*RAW DATA*:
* * *

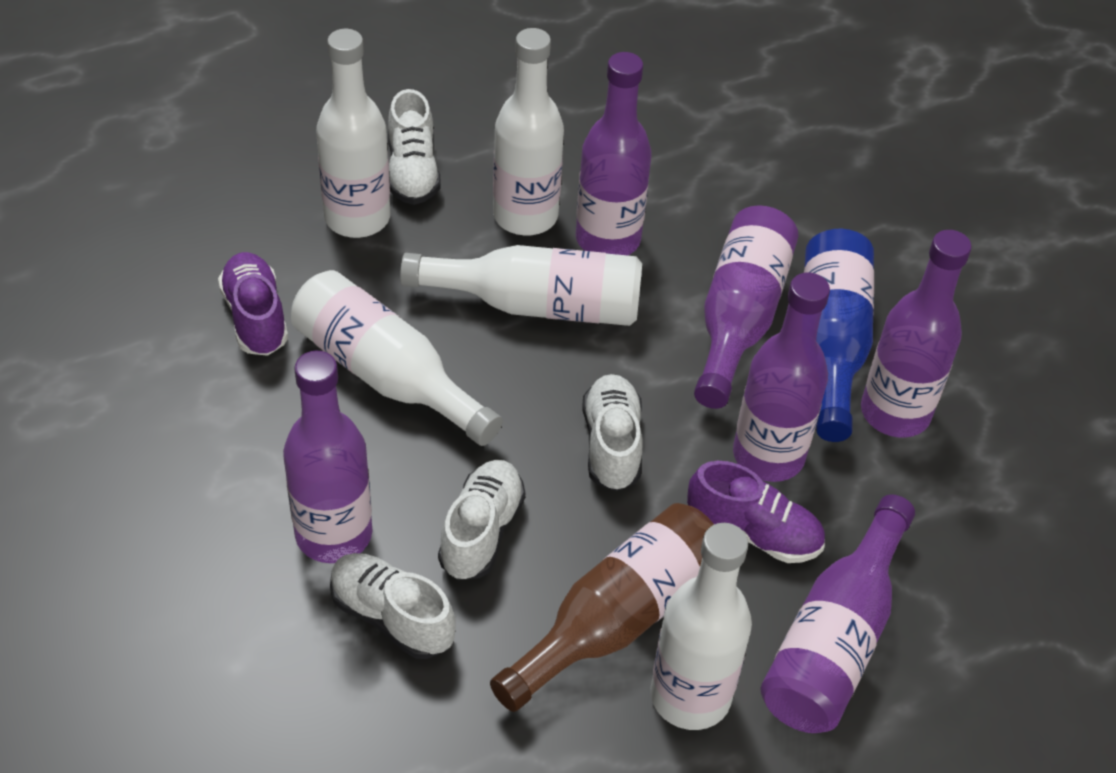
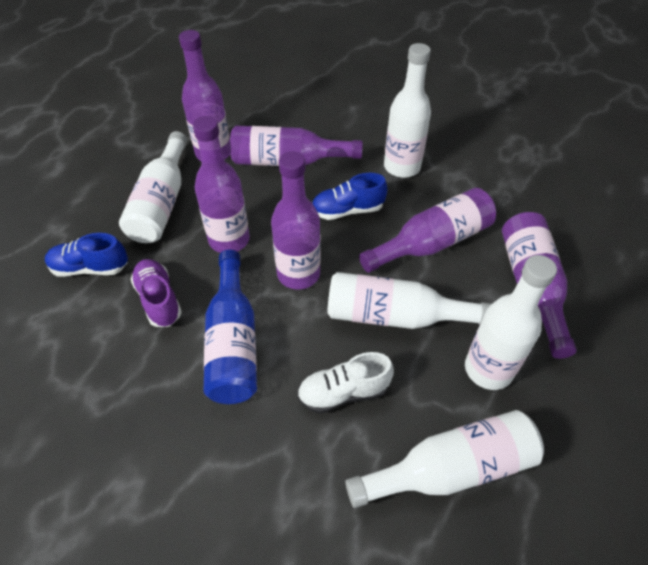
blue shoe: 0 -> 2
brown bottle: 1 -> 0
purple shoe: 2 -> 1
white shoe: 4 -> 1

* * *

Using the listing, filter for "shoe" and return the matching lines.

*SOLUTION TO THE PROBLEM*:
blue shoe: 0 -> 2
purple shoe: 2 -> 1
white shoe: 4 -> 1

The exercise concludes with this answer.